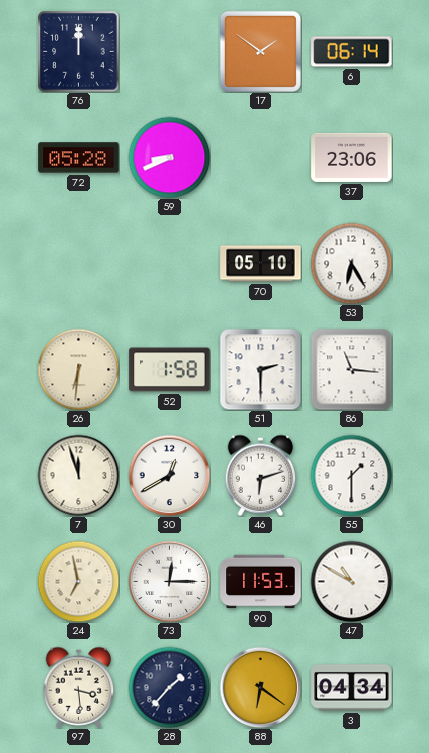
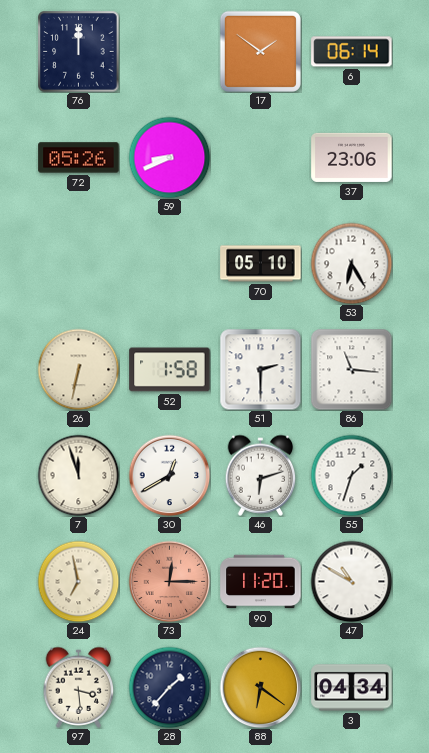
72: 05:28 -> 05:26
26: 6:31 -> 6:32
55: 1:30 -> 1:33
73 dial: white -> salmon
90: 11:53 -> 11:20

*Task details:* Reproduce every text line from the entries above verbatim, leaving the pictures out of your answer.

*Problem solution:*
72: 05:28 -> 05:26
26: 6:31 -> 6:32
55: 1:30 -> 1:33
73 dial: white -> salmon
90: 11:53 -> 11:20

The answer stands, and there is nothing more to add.